[Scene change data]
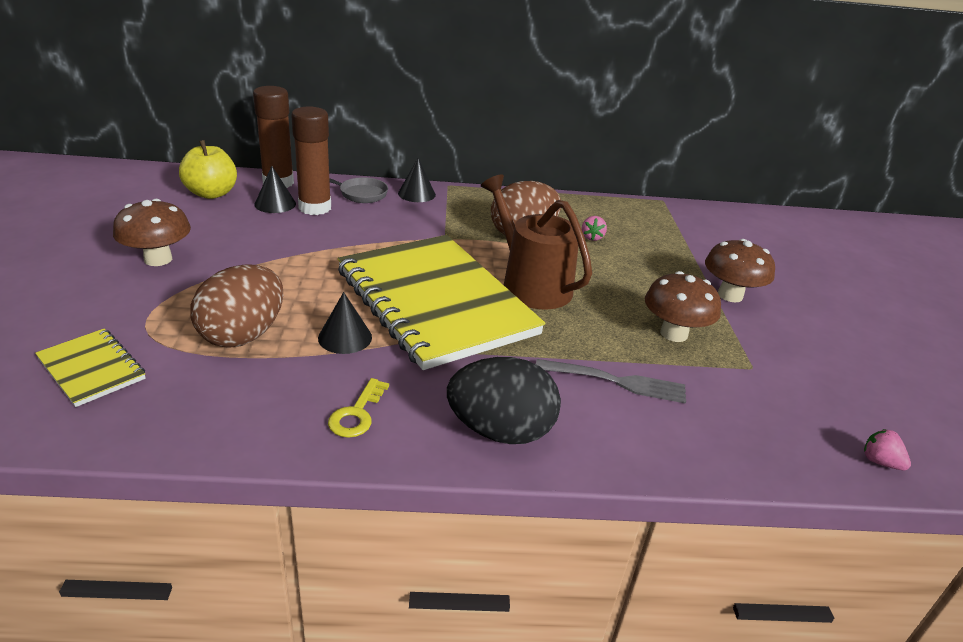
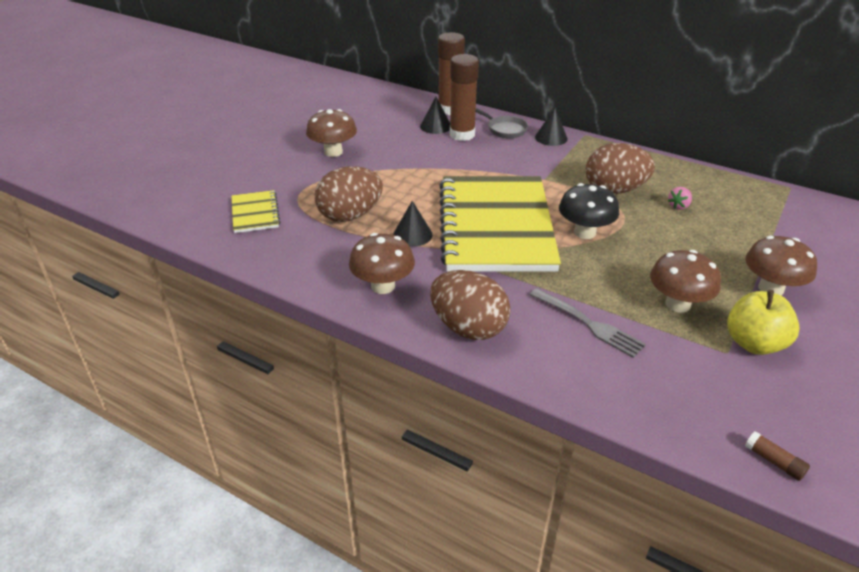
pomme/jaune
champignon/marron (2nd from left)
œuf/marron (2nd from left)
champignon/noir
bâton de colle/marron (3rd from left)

TASK TO CARRY OUT >>
All lines from the one containing "champignon/noir" down to the final line above are to be restated word for word; leave out the rest.

THE COMPLETED TASK >>
champignon/noir
bâton de colle/marron (3rd from left)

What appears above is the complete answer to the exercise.